*TASK INPUTS*:
+---+
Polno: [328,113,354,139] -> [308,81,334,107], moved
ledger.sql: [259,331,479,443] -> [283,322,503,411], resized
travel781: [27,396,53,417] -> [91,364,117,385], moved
+---+
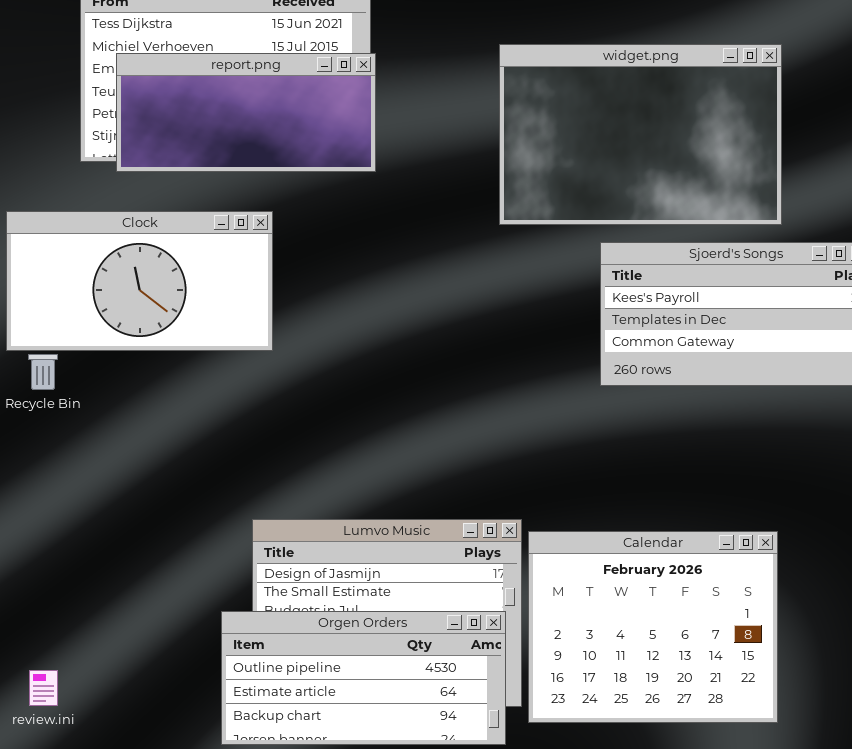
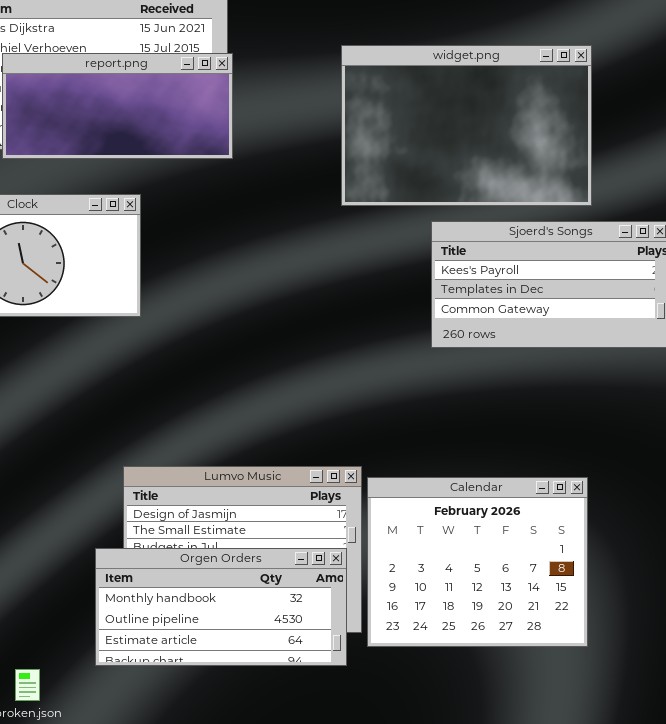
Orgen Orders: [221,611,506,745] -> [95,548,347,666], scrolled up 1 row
+---+
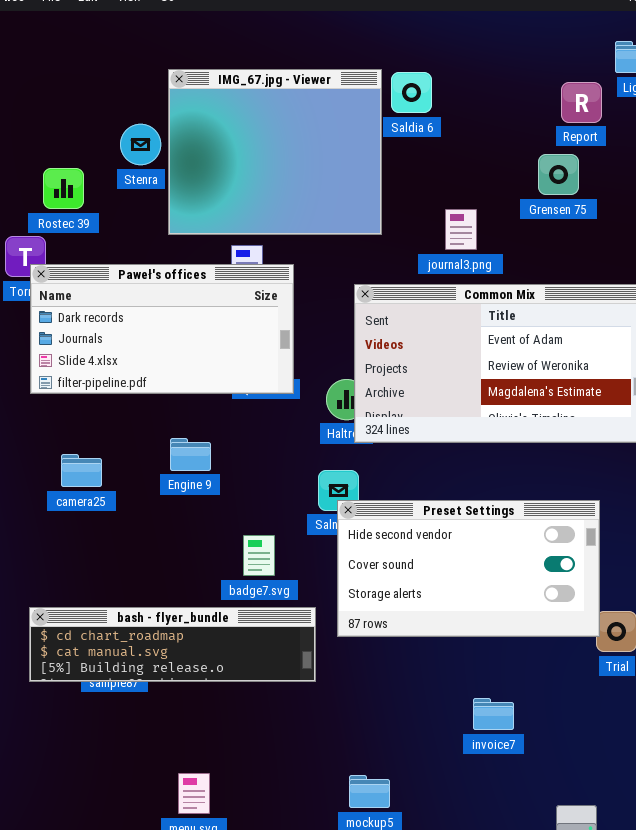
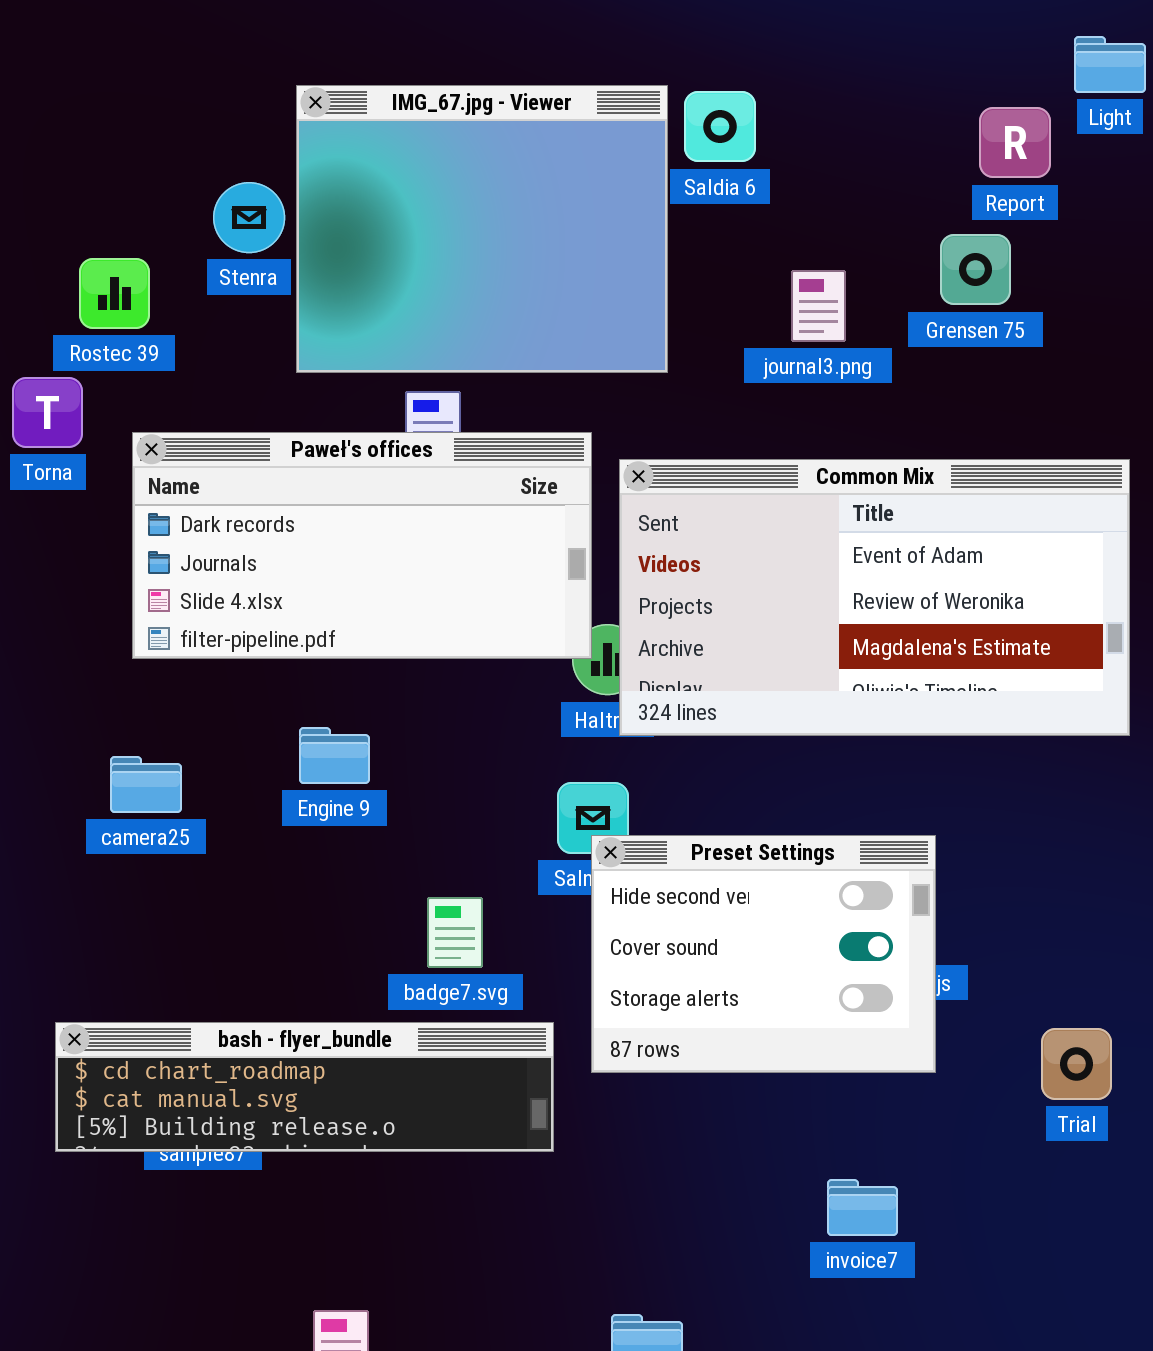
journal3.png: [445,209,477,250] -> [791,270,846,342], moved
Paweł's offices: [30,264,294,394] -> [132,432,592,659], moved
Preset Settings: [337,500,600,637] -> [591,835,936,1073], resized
+---+
*EXERCISE INSTRUCTIONS*: All lines in the listing above between the line with "Polno: [328,113,354,139] ->" and the line with "travel781: [27,396,53,417] ->", inclusive, should be set down exactly, and no line outside that range.

*RESPONSE TO THE EXERCISE*:
Polno: [328,113,354,139] -> [308,81,334,107], moved
ledger.sql: [259,331,479,443] -> [283,322,503,411], resized
travel781: [27,396,53,417] -> [91,364,117,385], moved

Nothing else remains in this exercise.